▶ [Instructions to follow]: A faithful transcription of all the data, images excluded, is the required answer.

▶ [Raw data]:
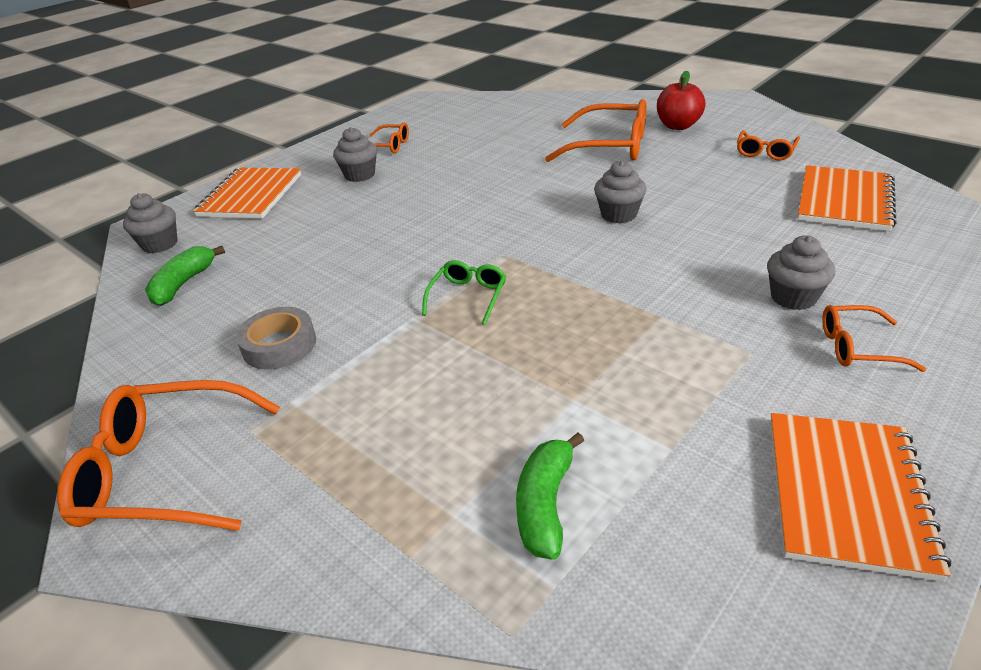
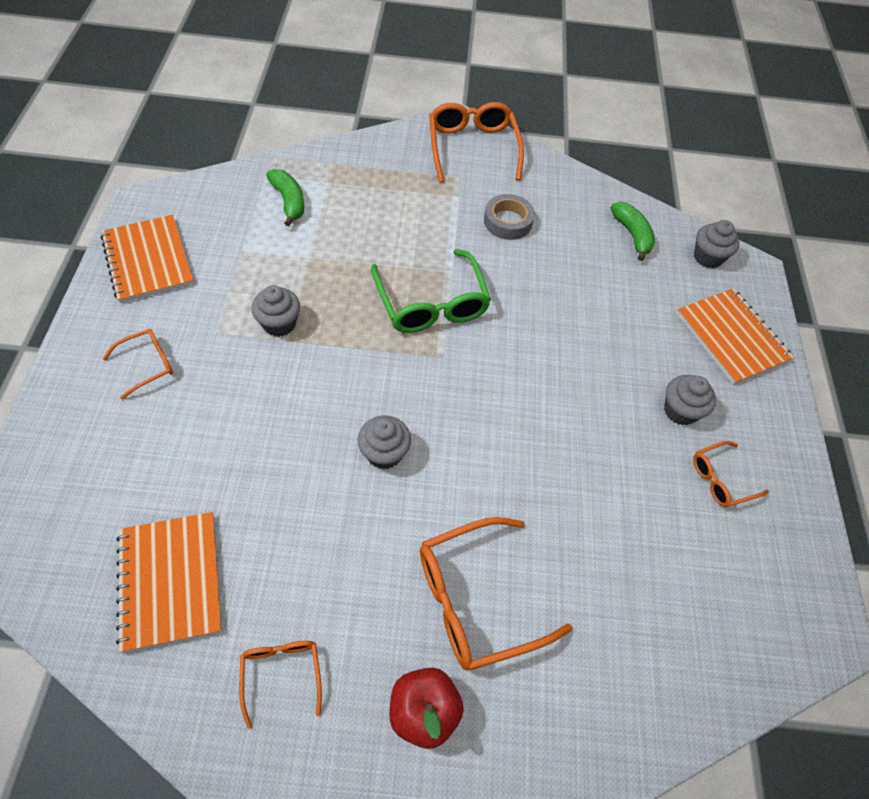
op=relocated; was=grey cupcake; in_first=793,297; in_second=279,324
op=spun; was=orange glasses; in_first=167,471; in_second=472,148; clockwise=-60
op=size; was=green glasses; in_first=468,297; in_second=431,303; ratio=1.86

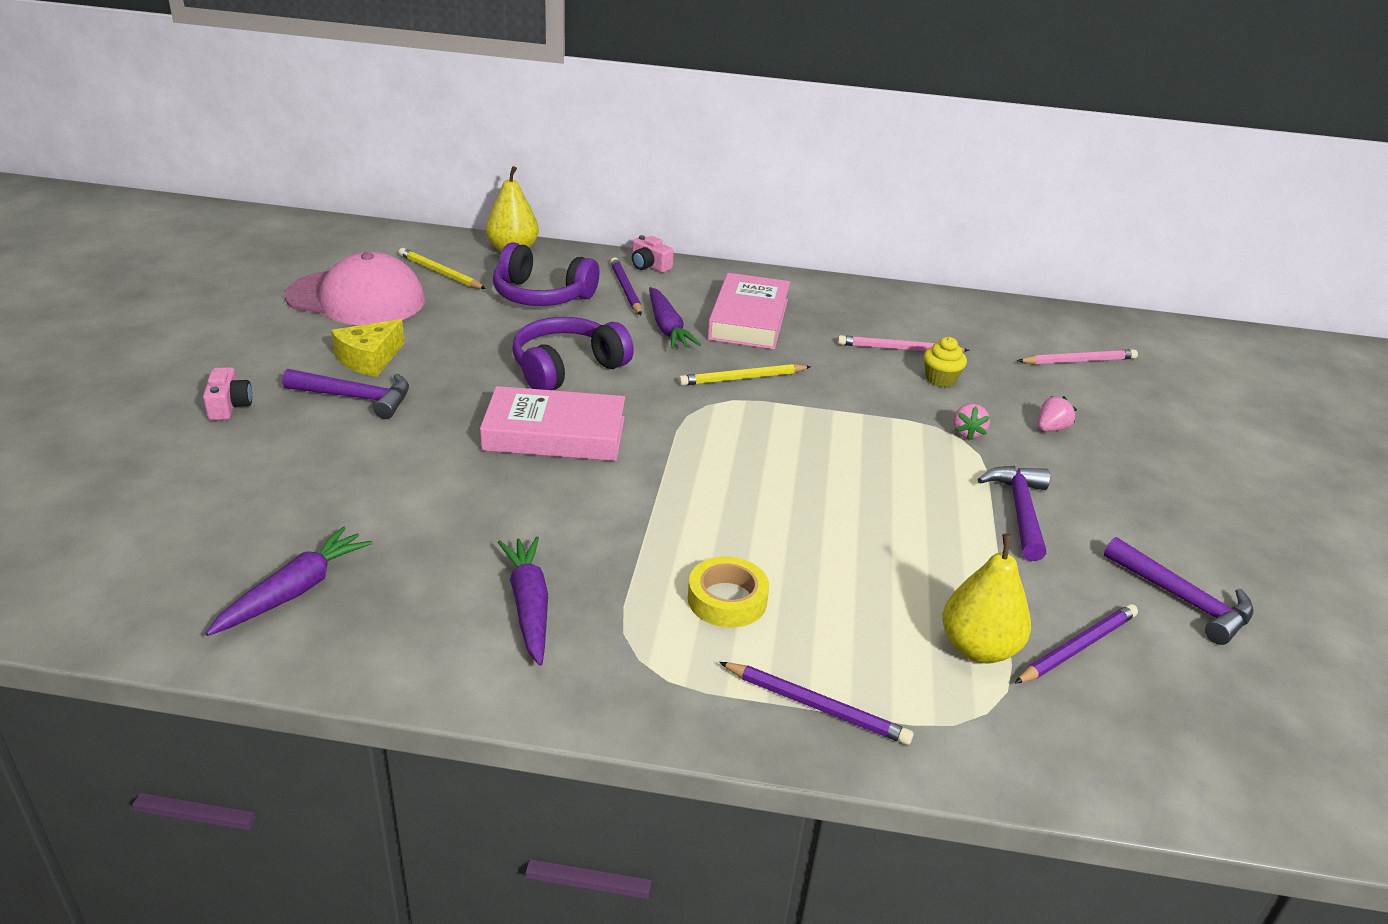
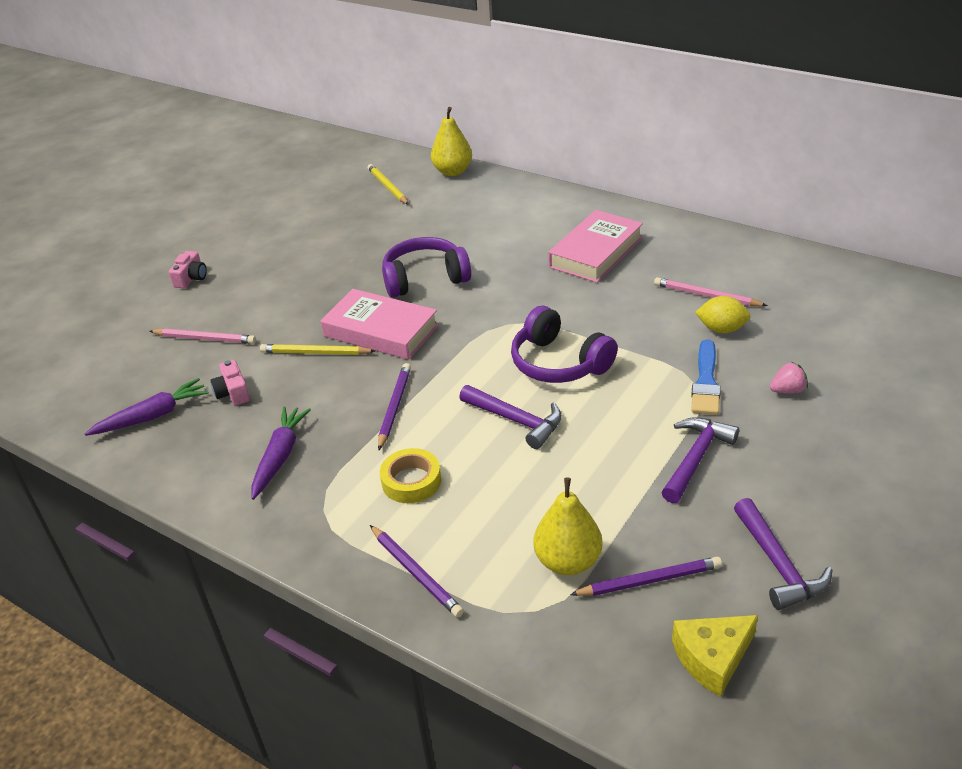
op=missing; was=pink cap; in_first=356,298
op=missing; was=purple carrot; in_first=667,327
op=relocated; was=purple hammer; in_first=356,398; in_second=516,420
op=relocated; was=yellow cheese; in_first=369,359; in_second=712,658
op=relocated; was=purple headphones; in_first=542,295; in_second=559,363
op=relocated; was=purple pencil; in_first=626,289; in_second=394,407
op=relocated; was=pink camera; in_first=649,266; in_second=233,392
op=relocated; was=yellow pencil; in_first=742,378; in_second=315,353
op=relocated; was=pink pencil; in_first=1078,361; in_second=205,339
op=exchanged; was=yellow cupcake; now=yellow lemon; in_first=940,379; in_second=721,329
op=exchanged; was=pink strawberry; now=blue brush; in_first=967,433; in_second=706,382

▶ [Result for this task]:
op=relocated; was=grey cupcake; in_first=793,297; in_second=279,324
op=spun; was=orange glasses; in_first=167,471; in_second=472,148; clockwise=-60
op=size; was=green glasses; in_first=468,297; in_second=431,303; ratio=1.86

op=missing; was=pink cap; in_first=356,298
op=missing; was=purple carrot; in_first=667,327
op=relocated; was=purple hammer; in_first=356,398; in_second=516,420
op=relocated; was=yellow cheese; in_first=369,359; in_second=712,658
op=relocated; was=purple headphones; in_first=542,295; in_second=559,363
op=relocated; was=purple pencil; in_first=626,289; in_second=394,407
op=relocated; was=pink camera; in_first=649,266; in_second=233,392
op=relocated; was=yellow pencil; in_first=742,378; in_second=315,353
op=relocated; was=pink pencil; in_first=1078,361; in_second=205,339
op=exchanged; was=yellow cupcake; now=yellow lemon; in_first=940,379; in_second=721,329
op=exchanged; was=pink strawberry; now=blue brush; in_first=967,433; in_second=706,382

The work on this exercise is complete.